#### SUPPLIED DATA:
※ ※ ※
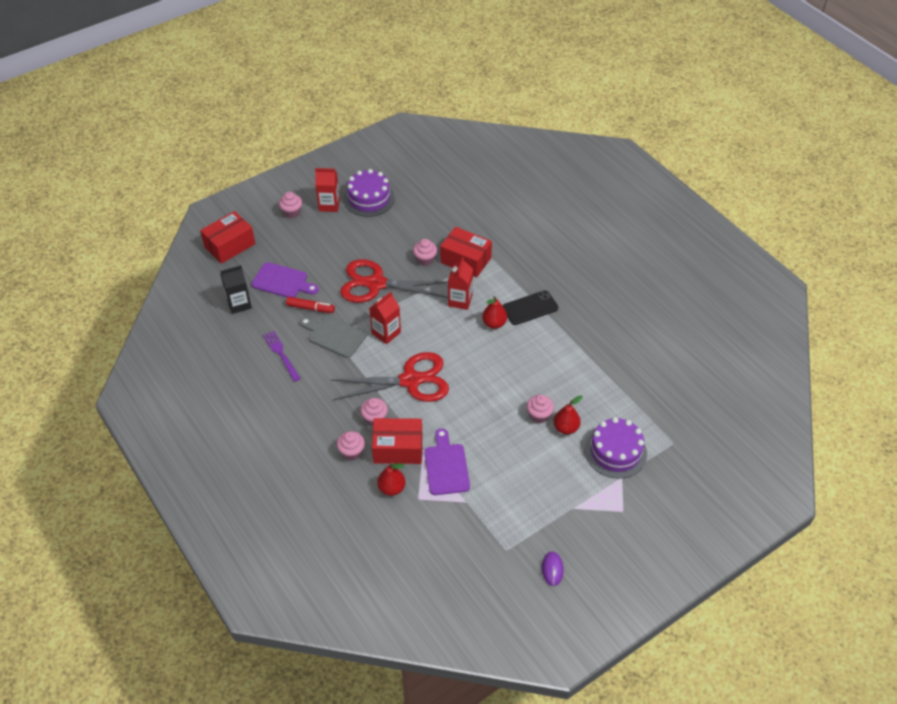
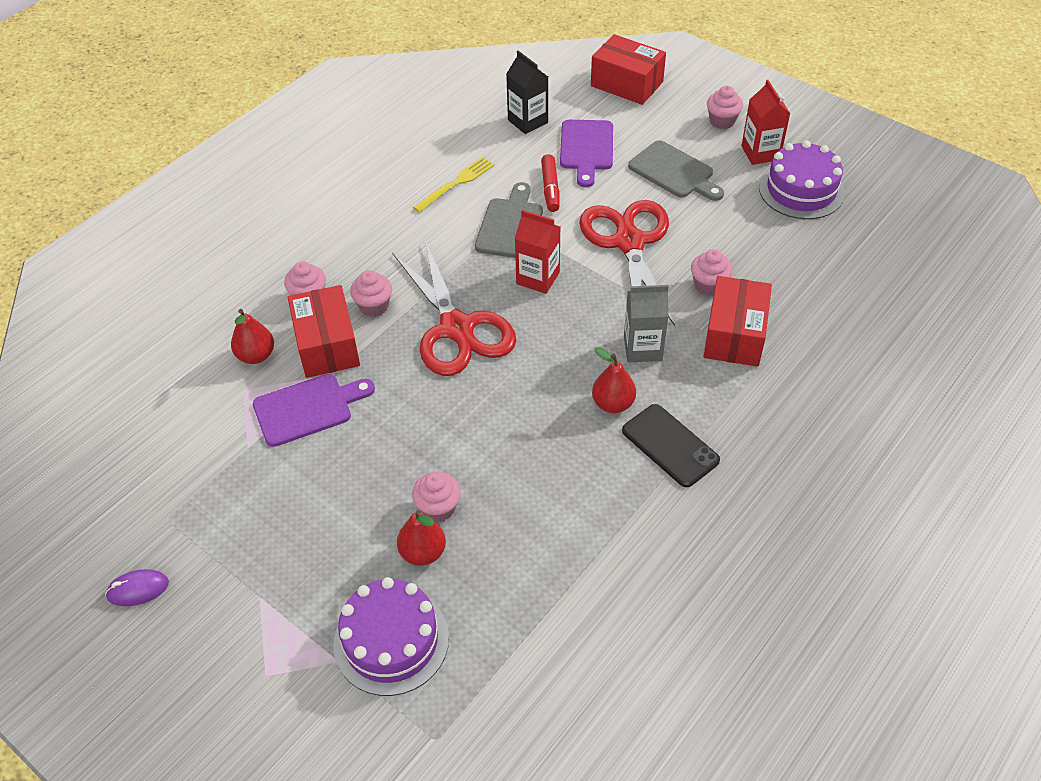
camera: 75 degrees right, 0 degrees up
(281, 354) = (457, 183): purple fork -> yellow fork
(325, 247) = (674, 172): none -> grey cutting board
(460, 300) = (642, 348): red carton -> grey carton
※ ※ ※
#### PROMPT:
Nothing should be returned except the lines from the one containing "(325, 247) = (674, 172): none" through the last line of the data, each restated word for word.

#### WRITTEN RESPONSE:
(325, 247) = (674, 172): none -> grey cutting board
(460, 300) = (642, 348): red carton -> grey carton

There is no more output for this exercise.